╭──

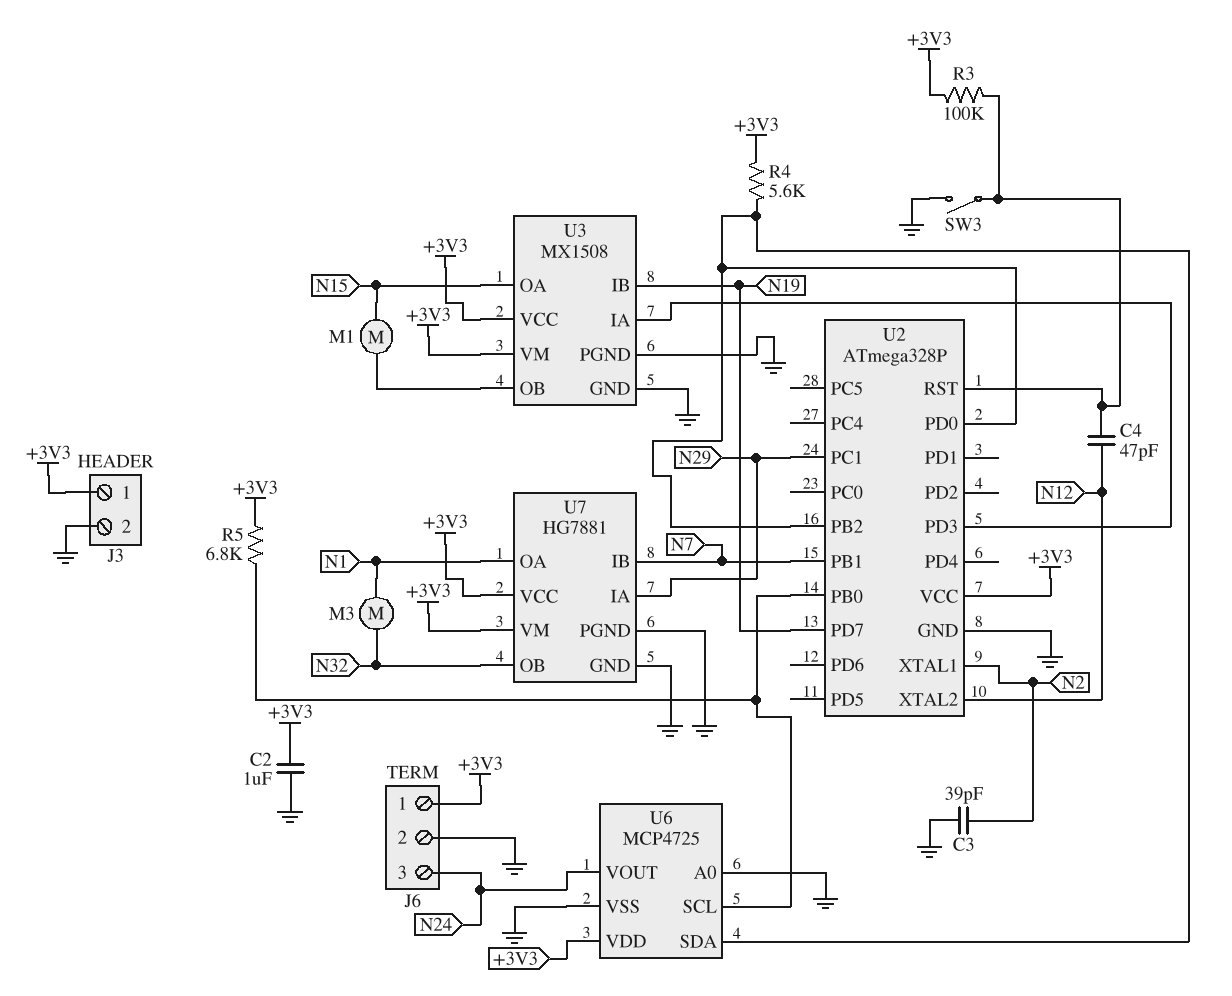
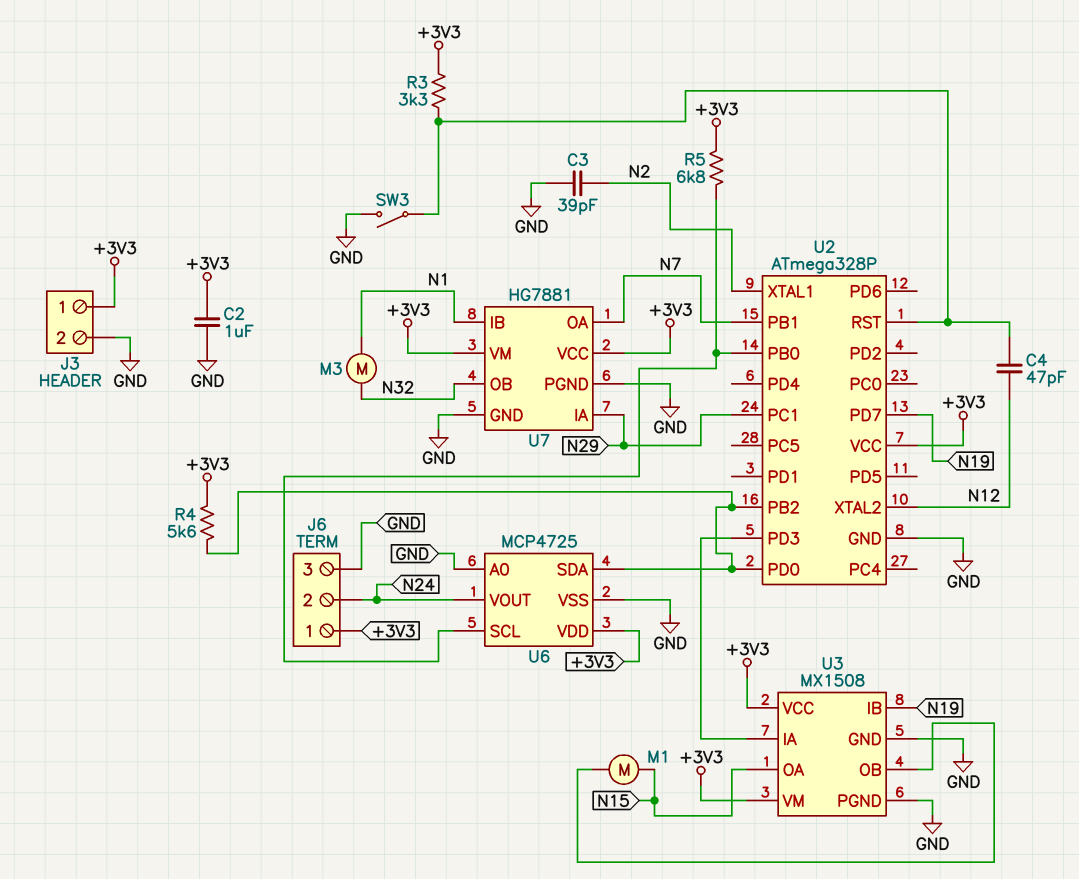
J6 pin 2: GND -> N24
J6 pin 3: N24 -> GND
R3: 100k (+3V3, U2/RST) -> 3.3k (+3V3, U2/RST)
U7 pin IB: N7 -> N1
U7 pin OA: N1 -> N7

╰──

What to produce → The lines from the one holding "J6 pin 3: N24 -> GND" through the end of the listing above are to be written out exactly, both ends included, and no others.

Answer to this task →
J6 pin 3: N24 -> GND
R3: 100k (+3V3, U2/RST) -> 3.3k (+3V3, U2/RST)
U7 pin IB: N7 -> N1
U7 pin OA: N1 -> N7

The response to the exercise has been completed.